» EXERCISE REQUIREMENTS:
Extract the lines up to and including the one that contains "red line: (178, 62) -> (128, 77), moved", starting with the first line of the entries below, and omit the pictures.

BEGIN RECORDS SUPPLIED

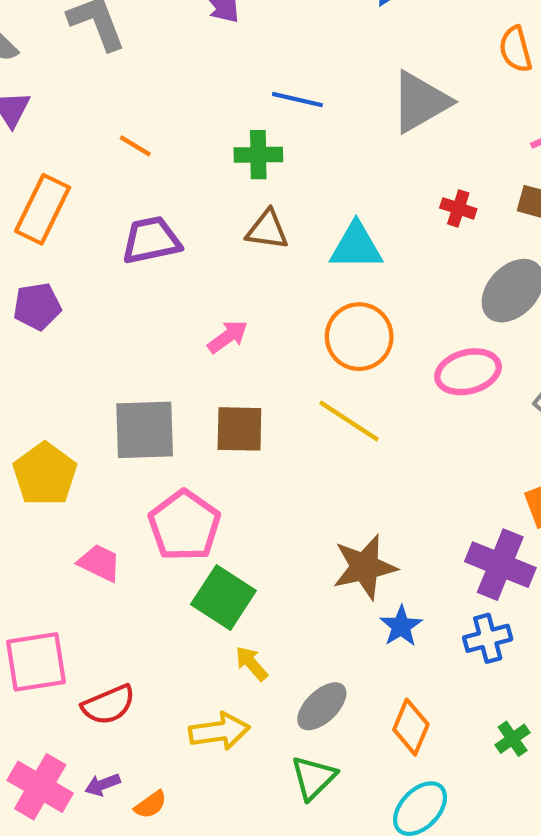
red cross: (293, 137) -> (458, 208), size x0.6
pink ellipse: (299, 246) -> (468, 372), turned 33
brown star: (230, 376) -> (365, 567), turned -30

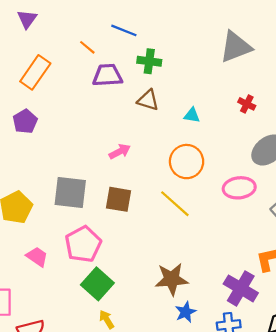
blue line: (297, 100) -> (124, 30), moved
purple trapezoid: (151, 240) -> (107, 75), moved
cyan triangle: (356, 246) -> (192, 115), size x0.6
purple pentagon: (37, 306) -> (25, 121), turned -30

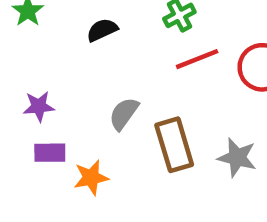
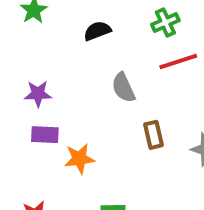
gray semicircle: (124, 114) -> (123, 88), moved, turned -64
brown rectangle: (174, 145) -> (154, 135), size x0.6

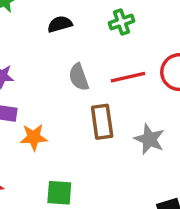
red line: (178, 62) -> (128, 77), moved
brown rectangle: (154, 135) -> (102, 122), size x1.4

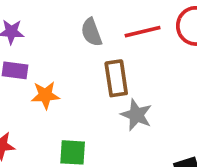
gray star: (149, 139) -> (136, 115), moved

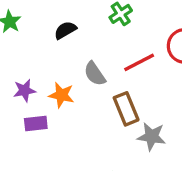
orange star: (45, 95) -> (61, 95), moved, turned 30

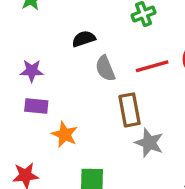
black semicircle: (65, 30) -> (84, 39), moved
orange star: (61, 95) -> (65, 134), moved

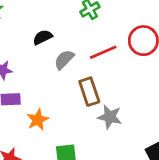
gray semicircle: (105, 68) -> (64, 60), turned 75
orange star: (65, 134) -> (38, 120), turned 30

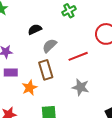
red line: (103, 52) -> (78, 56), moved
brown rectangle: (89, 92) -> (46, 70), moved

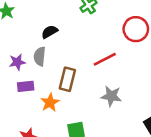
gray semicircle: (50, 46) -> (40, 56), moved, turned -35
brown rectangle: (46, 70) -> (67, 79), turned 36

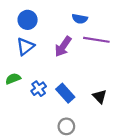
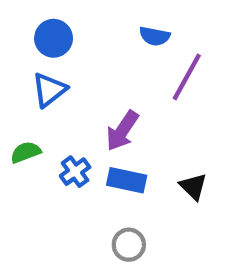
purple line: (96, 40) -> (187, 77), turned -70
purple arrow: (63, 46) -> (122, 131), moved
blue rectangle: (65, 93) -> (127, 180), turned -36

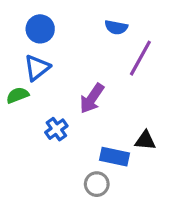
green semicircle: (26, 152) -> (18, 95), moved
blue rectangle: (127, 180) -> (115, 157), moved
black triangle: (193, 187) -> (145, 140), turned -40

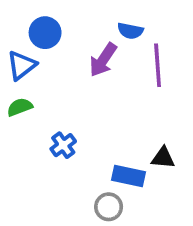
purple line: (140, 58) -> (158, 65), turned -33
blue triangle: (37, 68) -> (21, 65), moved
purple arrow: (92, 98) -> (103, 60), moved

END RECORDS SUPPLIED

» ANSWER TO THIS EXERCISE:
red cross: (293, 137) -> (458, 208), size x0.6
pink ellipse: (299, 246) -> (468, 372), turned 33
brown star: (230, 376) -> (365, 567), turned -30

blue line: (297, 100) -> (124, 30), moved
purple trapezoid: (151, 240) -> (107, 75), moved
cyan triangle: (356, 246) -> (192, 115), size x0.6
purple pentagon: (37, 306) -> (25, 121), turned -30

gray semicircle: (124, 114) -> (123, 88), moved, turned -64
brown rectangle: (174, 145) -> (154, 135), size x0.6

red line: (178, 62) -> (128, 77), moved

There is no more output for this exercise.